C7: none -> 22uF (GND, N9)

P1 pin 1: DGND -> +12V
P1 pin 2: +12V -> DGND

§ §

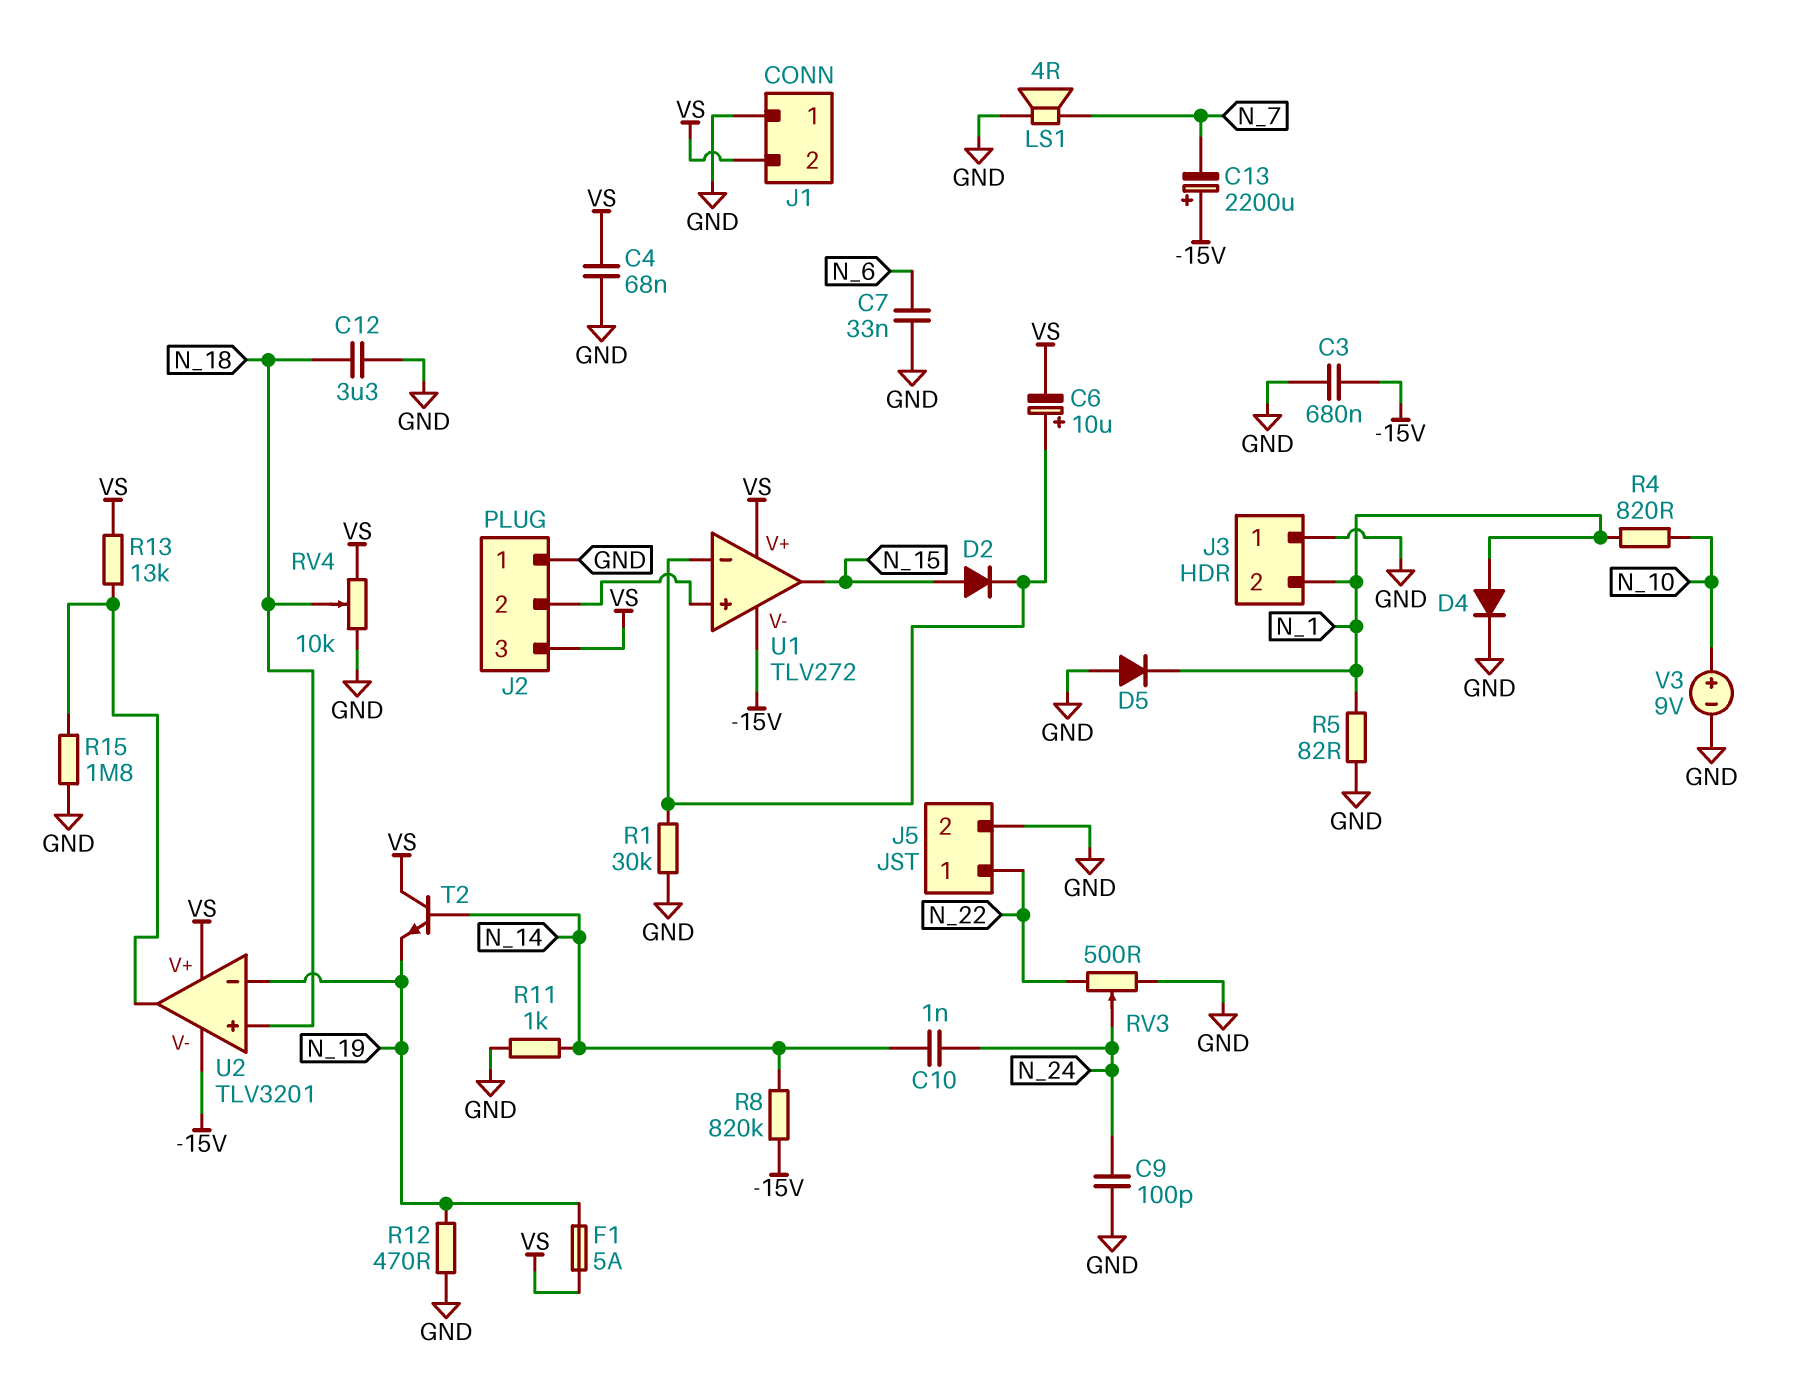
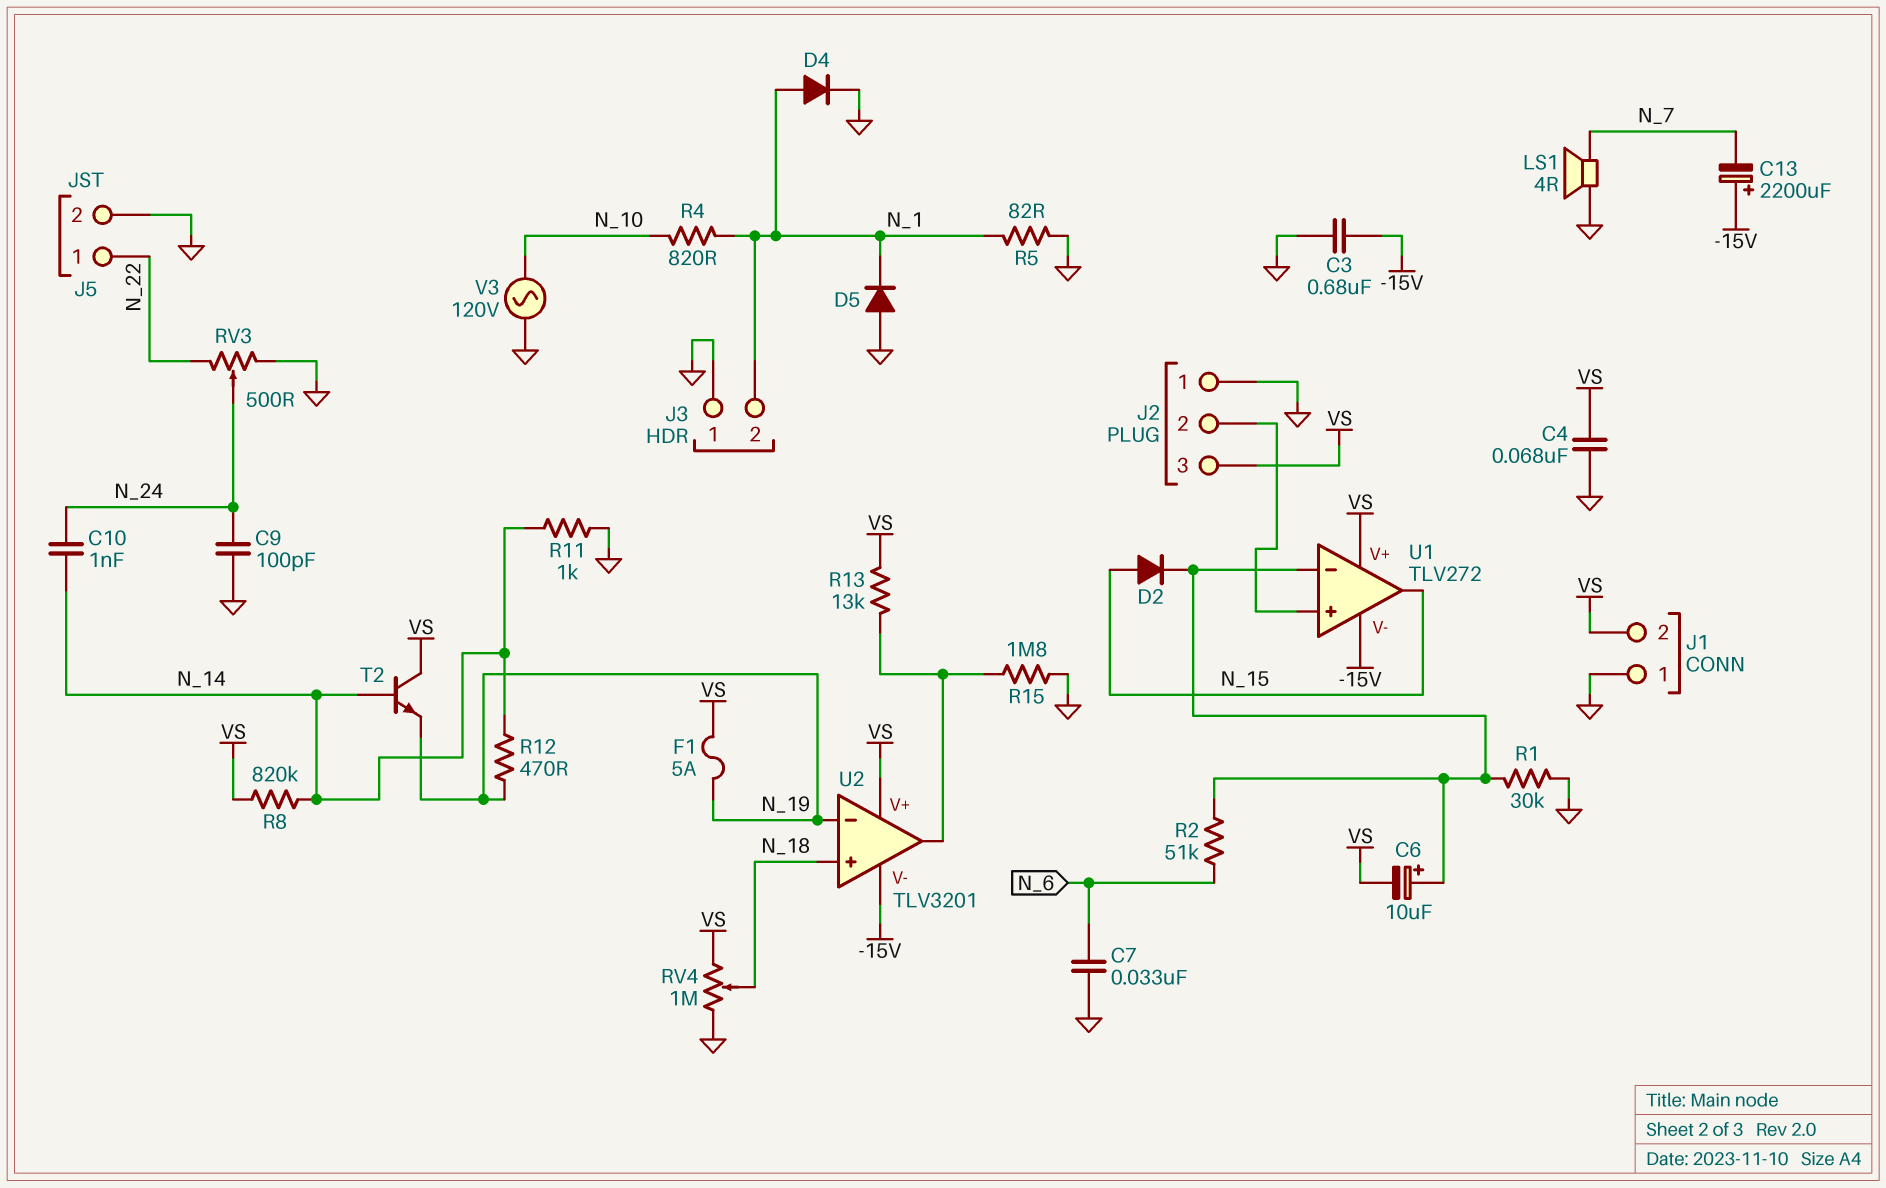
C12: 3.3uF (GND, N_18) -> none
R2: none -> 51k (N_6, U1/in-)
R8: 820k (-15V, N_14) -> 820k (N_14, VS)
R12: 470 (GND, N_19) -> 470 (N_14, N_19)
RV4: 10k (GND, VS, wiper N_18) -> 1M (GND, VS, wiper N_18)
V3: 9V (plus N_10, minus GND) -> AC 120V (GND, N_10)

§ §

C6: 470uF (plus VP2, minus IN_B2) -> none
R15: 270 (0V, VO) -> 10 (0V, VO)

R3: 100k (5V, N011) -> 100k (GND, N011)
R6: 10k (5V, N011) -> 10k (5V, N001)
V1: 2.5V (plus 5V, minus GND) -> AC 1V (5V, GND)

§ §

Work required: Would you copy, unchanged, the stretch of the records above that begins at the line containing "R15: 270 (0V, VO) -> 10 (0V, VO)" and ends at the line containing "V1: 2.5V (plus", and only that?

Written answer:
R15: 270 (0V, VO) -> 10 (0V, VO)

R3: 100k (5V, N011) -> 100k (GND, N011)
R6: 10k (5V, N011) -> 10k (5V, N001)
V1: 2.5V (plus 5V, minus GND) -> AC 1V (5V, GND)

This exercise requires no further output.